Exercise material:
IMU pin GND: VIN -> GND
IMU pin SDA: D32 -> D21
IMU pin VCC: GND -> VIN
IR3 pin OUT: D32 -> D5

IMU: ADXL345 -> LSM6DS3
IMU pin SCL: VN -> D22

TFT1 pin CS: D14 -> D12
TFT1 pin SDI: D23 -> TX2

--

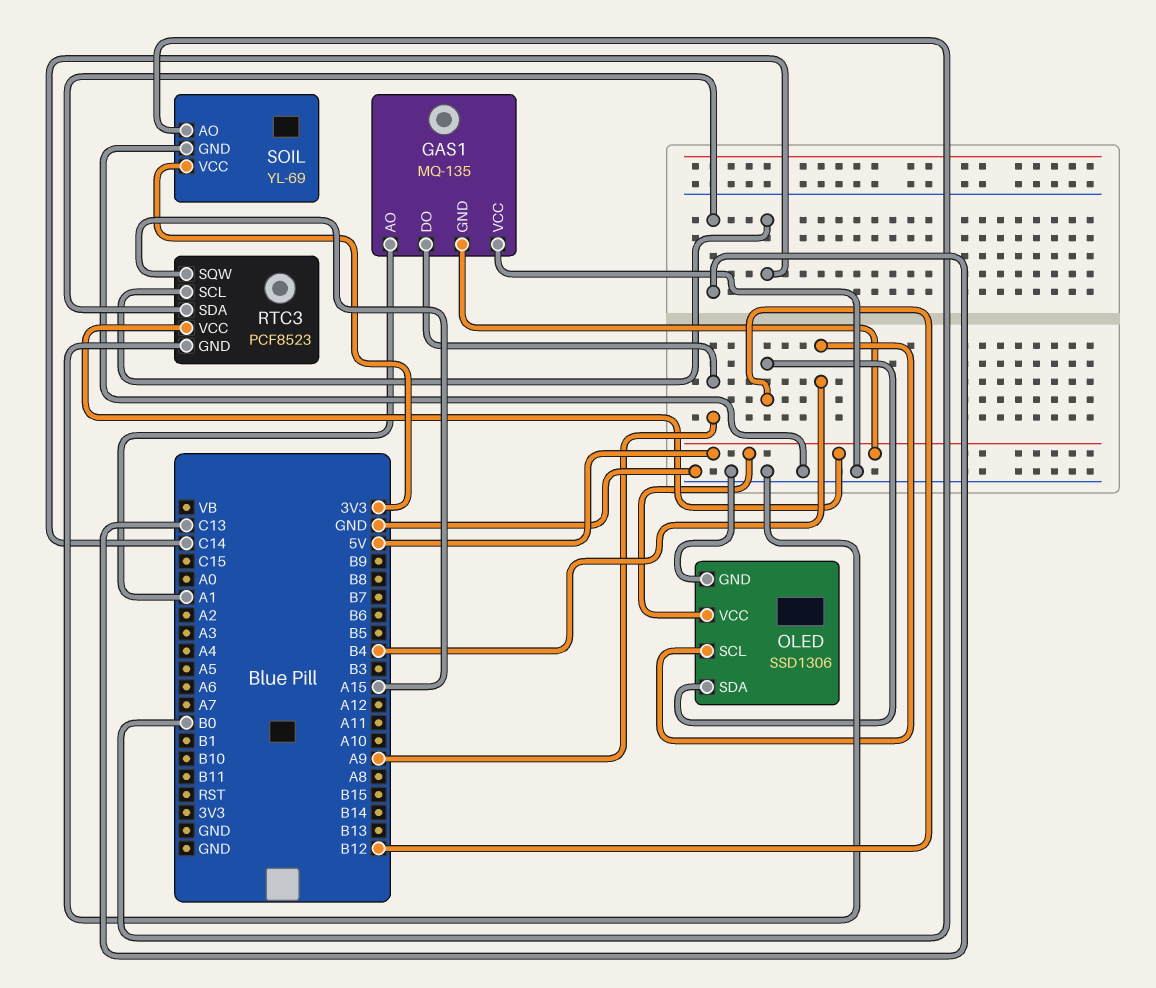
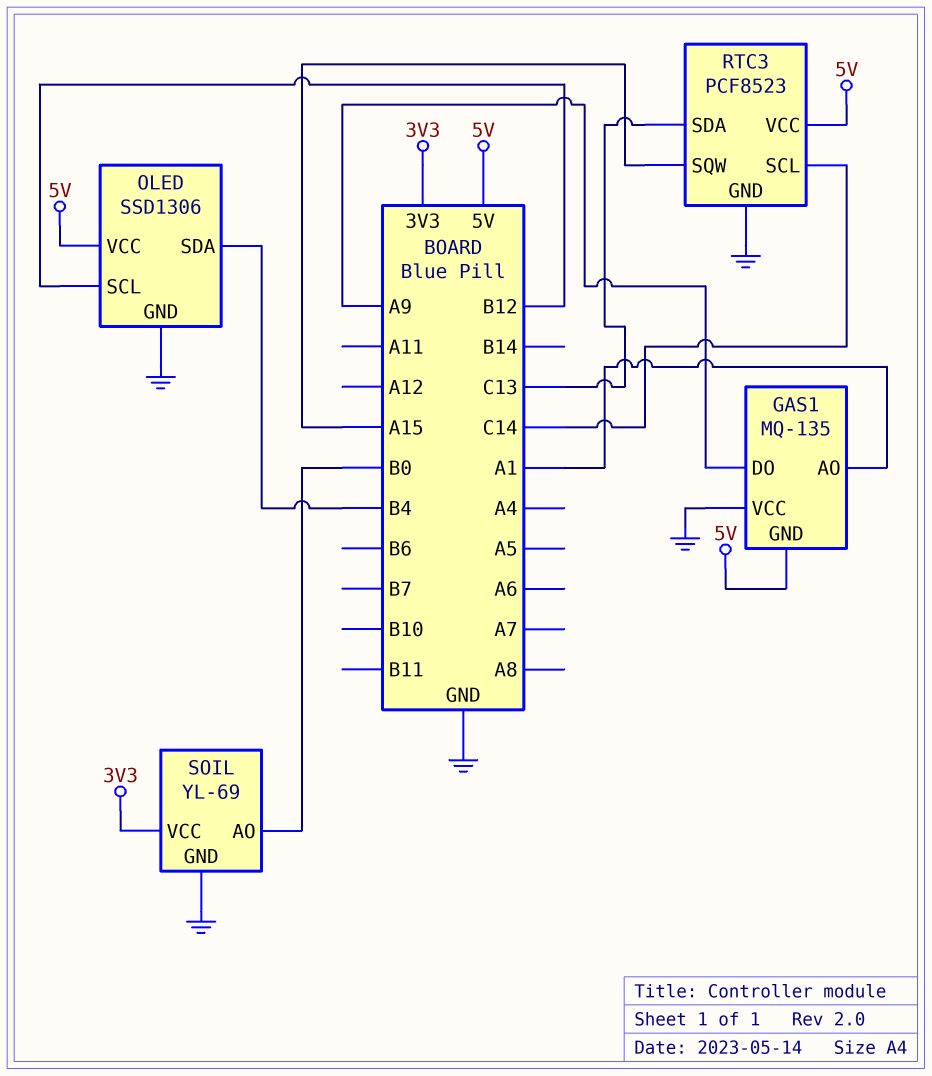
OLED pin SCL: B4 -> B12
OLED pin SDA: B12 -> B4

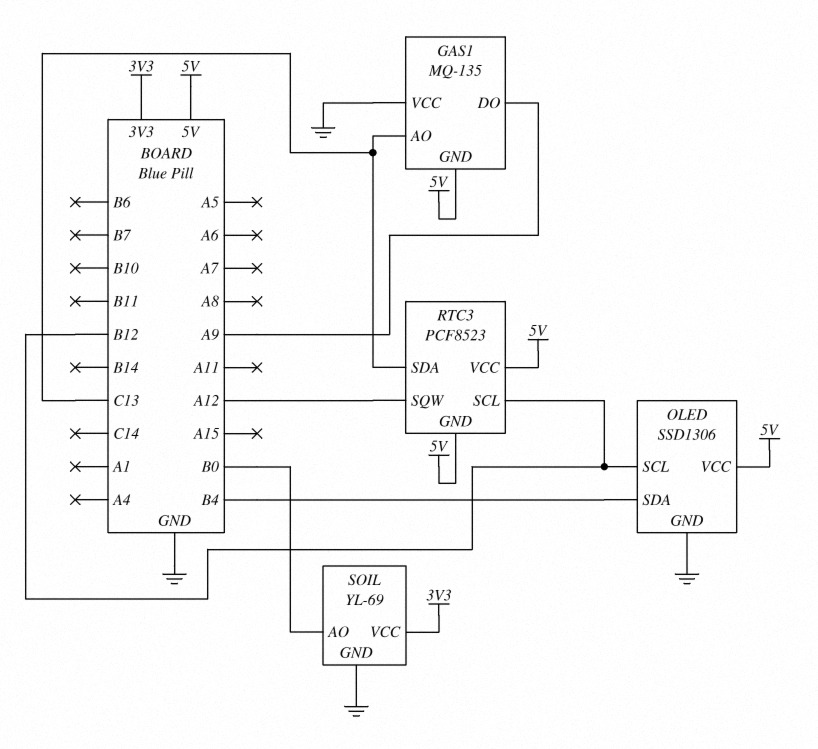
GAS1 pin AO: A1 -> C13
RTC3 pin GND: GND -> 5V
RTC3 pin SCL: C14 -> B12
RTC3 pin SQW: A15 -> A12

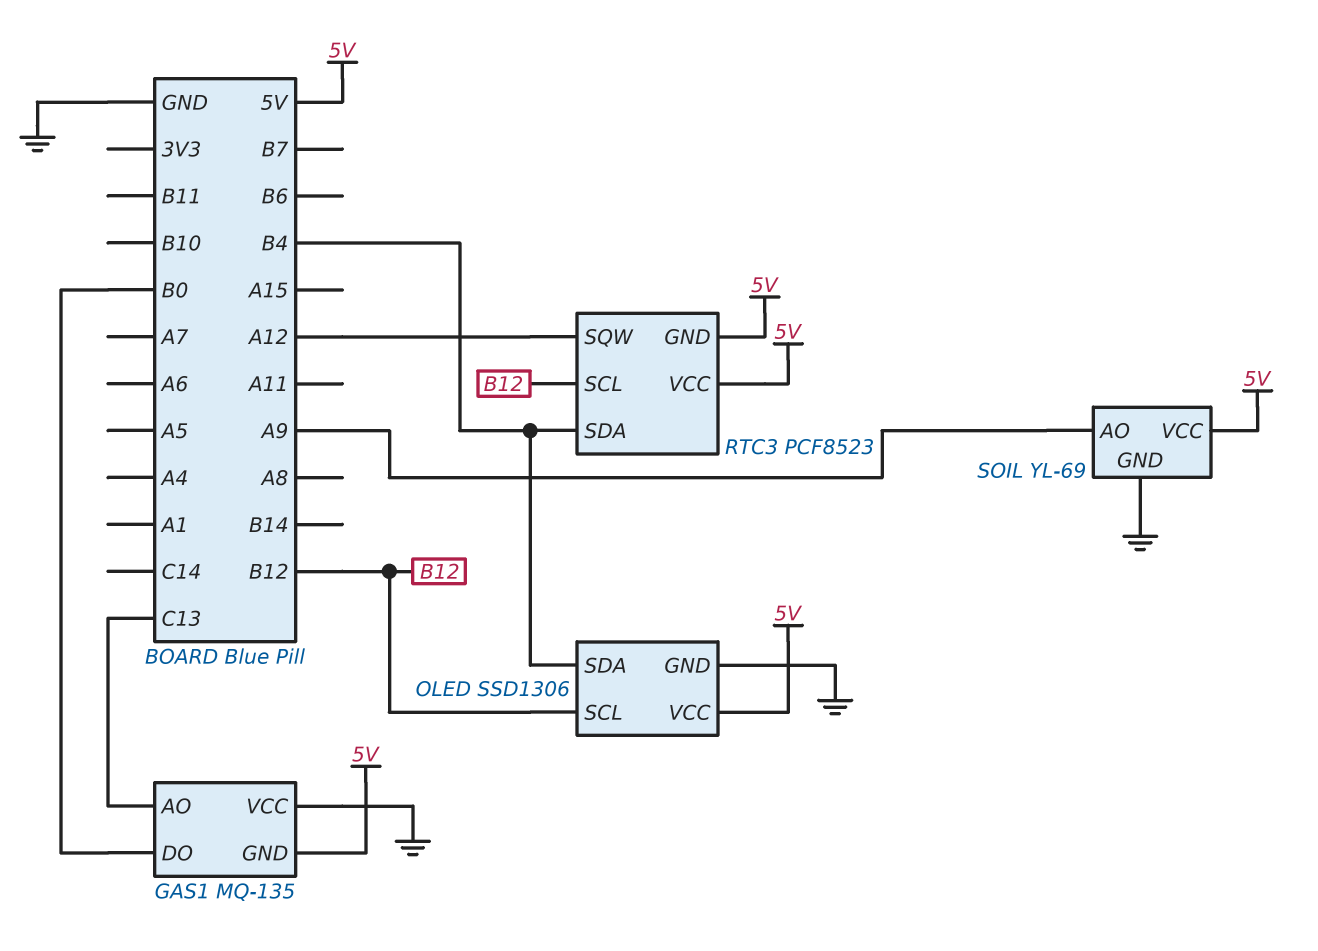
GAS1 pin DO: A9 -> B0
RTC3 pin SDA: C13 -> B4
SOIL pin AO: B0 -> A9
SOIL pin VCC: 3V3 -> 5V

Task instructions: Output the lines of the records above exactly as they appear, from the line containing "IMU pin SDA: D32 -> D21" through the line containing "TFT1 pin SDI: D23 -> TX2".

Answer below:
IMU pin SDA: D32 -> D21
IMU pin VCC: GND -> VIN
IR3 pin OUT: D32 -> D5

IMU: ADXL345 -> LSM6DS3
IMU pin SCL: VN -> D22

TFT1 pin CS: D14 -> D12
TFT1 pin SDI: D23 -> TX2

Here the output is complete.